◆ **Information shown**

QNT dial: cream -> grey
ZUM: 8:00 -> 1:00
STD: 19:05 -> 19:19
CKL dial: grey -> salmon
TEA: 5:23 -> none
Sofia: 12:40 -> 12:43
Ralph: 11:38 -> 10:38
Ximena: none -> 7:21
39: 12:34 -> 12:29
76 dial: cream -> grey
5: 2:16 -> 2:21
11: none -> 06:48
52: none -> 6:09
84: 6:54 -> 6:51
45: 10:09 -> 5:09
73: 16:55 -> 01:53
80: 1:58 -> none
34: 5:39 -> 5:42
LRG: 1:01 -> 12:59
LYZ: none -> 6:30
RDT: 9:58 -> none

◆ **Stated task**
Please edit the records above so that every "dial" becomes "face", keeping everything else the same.

◆ **Result for this exercise**
QNT face: cream -> grey
ZUM: 8:00 -> 1:00
STD: 19:05 -> 19:19
CKL face: grey -> salmon
TEA: 5:23 -> none
Sofia: 12:40 -> 12:43
Ralph: 11:38 -> 10:38
Ximena: none -> 7:21
39: 12:34 -> 12:29
76 face: cream -> grey
5: 2:16 -> 2:21
11: none -> 06:48
52: none -> 6:09
84: 6:54 -> 6:51
45: 10:09 -> 5:09
73: 16:55 -> 01:53
80: 1:58 -> none
34: 5:39 -> 5:42
LRG: 1:01 -> 12:59
LYZ: none -> 6:30
RDT: 9:58 -> none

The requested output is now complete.